Goal of the exercise -> Below is a listing; restate from it, character for character, the lines beginning at the line holding "C101: 15nF (0V, VA) -> none" and ending at the line holding "C4: 3.3nF (AGND, n4) -> 3.3nF (AGND, VDD)", both included.

#### Dataset entries ####

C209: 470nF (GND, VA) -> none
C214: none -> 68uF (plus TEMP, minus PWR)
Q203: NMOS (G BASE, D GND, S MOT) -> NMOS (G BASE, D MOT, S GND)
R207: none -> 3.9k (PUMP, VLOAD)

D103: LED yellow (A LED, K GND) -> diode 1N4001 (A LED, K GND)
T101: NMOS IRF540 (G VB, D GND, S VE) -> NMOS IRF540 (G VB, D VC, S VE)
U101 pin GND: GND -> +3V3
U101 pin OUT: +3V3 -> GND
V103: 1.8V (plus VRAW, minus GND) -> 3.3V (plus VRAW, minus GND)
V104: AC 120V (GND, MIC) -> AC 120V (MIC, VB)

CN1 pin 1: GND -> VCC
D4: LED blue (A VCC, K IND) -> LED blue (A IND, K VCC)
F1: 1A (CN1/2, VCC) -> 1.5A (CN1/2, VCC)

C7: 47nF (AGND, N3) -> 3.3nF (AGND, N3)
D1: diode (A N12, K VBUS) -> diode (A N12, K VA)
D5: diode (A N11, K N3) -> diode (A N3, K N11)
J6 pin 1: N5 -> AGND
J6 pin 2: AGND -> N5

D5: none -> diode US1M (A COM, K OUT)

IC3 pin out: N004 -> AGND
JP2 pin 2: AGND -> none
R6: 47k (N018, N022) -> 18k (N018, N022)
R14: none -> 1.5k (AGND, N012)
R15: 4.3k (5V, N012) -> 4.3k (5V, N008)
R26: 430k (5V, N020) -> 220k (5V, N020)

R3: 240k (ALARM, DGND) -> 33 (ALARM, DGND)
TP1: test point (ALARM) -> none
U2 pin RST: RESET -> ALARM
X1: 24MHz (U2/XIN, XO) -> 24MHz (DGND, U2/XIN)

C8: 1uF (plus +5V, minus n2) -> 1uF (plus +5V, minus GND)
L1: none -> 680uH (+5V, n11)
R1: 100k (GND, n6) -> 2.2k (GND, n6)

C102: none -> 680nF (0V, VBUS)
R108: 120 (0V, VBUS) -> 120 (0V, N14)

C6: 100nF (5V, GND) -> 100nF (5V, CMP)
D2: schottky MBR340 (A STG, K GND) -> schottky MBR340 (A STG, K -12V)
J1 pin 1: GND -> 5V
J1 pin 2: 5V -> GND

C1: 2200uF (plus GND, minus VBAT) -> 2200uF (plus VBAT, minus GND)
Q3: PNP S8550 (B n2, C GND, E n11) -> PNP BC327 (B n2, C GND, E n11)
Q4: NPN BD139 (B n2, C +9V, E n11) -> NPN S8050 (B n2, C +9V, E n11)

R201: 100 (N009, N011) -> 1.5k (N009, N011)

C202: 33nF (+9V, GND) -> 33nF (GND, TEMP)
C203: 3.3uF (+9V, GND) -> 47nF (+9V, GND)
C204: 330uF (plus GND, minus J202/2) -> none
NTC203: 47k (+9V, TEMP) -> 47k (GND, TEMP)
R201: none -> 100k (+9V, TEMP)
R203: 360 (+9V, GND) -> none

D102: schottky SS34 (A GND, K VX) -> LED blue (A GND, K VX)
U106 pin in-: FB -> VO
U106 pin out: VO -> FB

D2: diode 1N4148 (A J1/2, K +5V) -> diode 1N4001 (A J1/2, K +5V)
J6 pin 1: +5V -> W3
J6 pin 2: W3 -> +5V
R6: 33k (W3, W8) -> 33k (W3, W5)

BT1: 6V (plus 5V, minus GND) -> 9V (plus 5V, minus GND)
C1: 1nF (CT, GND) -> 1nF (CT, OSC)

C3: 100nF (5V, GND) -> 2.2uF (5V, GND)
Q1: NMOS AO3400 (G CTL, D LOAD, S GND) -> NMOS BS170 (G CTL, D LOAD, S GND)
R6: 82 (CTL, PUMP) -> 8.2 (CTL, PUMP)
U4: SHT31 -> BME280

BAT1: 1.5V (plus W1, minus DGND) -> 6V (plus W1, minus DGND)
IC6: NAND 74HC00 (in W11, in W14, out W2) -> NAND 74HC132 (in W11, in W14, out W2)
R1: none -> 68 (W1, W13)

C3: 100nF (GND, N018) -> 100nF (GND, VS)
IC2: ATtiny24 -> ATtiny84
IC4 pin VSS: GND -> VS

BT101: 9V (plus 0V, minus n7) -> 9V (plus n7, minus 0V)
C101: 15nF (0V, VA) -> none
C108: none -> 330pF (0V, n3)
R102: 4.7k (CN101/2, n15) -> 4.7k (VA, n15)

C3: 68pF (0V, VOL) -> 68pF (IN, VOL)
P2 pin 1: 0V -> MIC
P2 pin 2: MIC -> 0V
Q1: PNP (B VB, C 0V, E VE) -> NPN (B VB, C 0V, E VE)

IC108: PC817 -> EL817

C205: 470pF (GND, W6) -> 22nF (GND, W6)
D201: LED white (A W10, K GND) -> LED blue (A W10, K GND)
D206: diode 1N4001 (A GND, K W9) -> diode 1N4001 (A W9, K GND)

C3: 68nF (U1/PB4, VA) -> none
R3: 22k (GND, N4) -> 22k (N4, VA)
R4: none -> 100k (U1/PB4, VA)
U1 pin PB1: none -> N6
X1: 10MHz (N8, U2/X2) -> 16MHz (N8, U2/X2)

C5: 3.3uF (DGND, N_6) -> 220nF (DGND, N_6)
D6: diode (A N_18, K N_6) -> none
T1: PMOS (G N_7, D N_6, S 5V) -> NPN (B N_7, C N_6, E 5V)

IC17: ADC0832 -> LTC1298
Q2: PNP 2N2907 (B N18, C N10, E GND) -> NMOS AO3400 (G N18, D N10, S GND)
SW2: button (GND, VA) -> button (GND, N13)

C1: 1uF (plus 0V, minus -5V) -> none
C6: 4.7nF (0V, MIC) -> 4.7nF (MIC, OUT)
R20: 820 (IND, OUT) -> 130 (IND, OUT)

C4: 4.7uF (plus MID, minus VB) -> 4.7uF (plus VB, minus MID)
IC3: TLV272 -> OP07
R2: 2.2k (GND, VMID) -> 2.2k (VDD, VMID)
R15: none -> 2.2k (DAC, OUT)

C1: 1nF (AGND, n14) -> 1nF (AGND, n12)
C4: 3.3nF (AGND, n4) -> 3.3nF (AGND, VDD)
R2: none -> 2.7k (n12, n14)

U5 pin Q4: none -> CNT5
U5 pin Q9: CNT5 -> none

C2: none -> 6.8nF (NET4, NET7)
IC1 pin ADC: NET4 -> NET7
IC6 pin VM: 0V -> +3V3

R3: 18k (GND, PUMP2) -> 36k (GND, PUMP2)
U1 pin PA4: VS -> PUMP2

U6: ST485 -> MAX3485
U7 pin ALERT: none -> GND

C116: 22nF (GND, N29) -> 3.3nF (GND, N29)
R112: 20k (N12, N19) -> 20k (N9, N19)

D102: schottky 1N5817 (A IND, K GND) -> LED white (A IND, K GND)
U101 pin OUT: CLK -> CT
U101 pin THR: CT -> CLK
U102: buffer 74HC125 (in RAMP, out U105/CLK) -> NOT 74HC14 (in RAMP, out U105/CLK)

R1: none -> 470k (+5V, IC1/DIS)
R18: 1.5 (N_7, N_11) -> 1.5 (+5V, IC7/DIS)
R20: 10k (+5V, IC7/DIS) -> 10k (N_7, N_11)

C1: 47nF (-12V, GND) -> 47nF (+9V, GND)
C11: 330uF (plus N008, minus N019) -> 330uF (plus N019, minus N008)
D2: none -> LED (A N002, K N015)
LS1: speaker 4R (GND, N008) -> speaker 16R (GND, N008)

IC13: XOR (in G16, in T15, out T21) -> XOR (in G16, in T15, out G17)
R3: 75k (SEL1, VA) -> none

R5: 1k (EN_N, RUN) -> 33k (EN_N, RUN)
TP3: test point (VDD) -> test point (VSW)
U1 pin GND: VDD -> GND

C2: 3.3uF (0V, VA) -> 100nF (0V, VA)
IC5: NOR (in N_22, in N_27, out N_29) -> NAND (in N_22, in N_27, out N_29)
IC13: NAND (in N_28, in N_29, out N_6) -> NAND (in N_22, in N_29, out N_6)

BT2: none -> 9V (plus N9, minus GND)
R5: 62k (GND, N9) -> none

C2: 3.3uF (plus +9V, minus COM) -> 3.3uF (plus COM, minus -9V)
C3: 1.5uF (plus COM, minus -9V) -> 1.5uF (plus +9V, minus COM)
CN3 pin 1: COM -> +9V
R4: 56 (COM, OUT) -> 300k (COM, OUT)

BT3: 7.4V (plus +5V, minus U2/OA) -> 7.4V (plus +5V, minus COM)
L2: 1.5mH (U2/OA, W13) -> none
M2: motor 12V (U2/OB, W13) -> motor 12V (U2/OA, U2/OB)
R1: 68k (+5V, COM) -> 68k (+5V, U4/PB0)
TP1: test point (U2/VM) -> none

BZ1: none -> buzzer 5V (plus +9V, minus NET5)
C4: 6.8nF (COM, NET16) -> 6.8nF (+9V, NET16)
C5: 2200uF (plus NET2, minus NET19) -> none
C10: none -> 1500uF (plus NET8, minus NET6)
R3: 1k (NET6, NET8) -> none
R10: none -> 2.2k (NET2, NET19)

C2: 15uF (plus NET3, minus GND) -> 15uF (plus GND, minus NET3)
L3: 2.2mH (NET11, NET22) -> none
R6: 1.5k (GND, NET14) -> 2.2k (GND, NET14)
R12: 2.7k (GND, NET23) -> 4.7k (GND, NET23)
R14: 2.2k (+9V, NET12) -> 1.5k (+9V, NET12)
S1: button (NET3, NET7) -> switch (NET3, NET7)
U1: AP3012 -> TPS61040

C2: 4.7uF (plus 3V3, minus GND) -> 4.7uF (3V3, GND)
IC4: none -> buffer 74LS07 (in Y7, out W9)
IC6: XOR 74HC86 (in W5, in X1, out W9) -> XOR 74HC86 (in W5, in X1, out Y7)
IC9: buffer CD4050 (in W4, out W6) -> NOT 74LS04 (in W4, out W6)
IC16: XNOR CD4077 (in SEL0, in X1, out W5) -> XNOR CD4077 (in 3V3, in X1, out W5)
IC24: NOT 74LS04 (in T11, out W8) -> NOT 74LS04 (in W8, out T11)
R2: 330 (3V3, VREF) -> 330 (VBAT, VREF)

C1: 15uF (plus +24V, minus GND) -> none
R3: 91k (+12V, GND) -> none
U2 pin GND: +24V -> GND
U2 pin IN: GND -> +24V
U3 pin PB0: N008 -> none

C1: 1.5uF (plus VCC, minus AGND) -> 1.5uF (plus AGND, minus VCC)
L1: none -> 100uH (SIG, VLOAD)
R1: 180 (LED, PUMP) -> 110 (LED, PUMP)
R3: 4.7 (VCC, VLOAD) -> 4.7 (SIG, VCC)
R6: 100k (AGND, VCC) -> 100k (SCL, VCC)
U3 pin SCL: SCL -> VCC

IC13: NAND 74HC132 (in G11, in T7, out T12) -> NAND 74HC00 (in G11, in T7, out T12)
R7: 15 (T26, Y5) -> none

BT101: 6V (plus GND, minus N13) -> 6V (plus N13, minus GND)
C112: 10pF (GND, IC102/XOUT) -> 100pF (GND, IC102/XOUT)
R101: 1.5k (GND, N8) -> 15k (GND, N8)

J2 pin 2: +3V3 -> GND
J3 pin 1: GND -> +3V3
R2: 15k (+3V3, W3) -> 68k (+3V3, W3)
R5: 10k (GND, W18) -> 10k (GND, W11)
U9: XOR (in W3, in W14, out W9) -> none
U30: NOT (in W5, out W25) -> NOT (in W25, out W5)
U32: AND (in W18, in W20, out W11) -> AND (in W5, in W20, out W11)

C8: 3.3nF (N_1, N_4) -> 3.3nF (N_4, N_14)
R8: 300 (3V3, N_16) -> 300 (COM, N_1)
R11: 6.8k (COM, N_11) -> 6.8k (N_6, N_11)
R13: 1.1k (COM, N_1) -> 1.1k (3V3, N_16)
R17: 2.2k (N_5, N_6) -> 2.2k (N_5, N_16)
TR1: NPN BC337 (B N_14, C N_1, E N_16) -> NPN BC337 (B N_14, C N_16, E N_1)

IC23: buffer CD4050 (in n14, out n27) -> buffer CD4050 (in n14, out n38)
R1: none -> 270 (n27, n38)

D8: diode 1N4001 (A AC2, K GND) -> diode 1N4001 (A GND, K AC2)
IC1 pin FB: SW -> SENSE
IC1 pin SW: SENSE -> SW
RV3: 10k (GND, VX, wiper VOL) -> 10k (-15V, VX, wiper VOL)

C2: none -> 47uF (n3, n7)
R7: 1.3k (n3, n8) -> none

####

Final answer ->
C101: 15nF (0V, VA) -> none
C108: none -> 330pF (0V, n3)
R102: 4.7k (CN101/2, n15) -> 4.7k (VA, n15)

C3: 68pF (0V, VOL) -> 68pF (IN, VOL)
P2 pin 1: 0V -> MIC
P2 pin 2: MIC -> 0V
Q1: PNP (B VB, C 0V, E VE) -> NPN (B VB, C 0V, E VE)

IC108: PC817 -> EL817

C205: 470pF (GND, W6) -> 22nF (GND, W6)
D201: LED white (A W10, K GND) -> LED blue (A W10, K GND)
D206: diode 1N4001 (A GND, K W9) -> diode 1N4001 (A W9, K GND)

C3: 68nF (U1/PB4, VA) -> none
R3: 22k (GND, N4) -> 22k (N4, VA)
R4: none -> 100k (U1/PB4, VA)
U1 pin PB1: none -> N6
X1: 10MHz (N8, U2/X2) -> 16MHz (N8, U2/X2)

C5: 3.3uF (DGND, N_6) -> 220nF (DGND, N_6)
D6: diode (A N_18, K N_6) -> none
T1: PMOS (G N_7, D N_6, S 5V) -> NPN (B N_7, C N_6, E 5V)

IC17: ADC0832 -> LTC1298
Q2: PNP 2N2907 (B N18, C N10, E GND) -> NMOS AO3400 (G N18, D N10, S GND)
SW2: button (GND, VA) -> button (GND, N13)

C1: 1uF (plus 0V, minus -5V) -> none
C6: 4.7nF (0V, MIC) -> 4.7nF (MIC, OUT)
R20: 820 (IND, OUT) -> 130 (IND, OUT)

C4: 4.7uF (plus MID, minus VB) -> 4.7uF (plus VB, minus MID)
IC3: TLV272 -> OP07
R2: 2.2k (GND, VMID) -> 2.2k (VDD, VMID)
R15: none -> 2.2k (DAC, OUT)

C1: 1nF (AGND, n14) -> 1nF (AGND, n12)
C4: 3.3nF (AGND, n4) -> 3.3nF (AGND, VDD)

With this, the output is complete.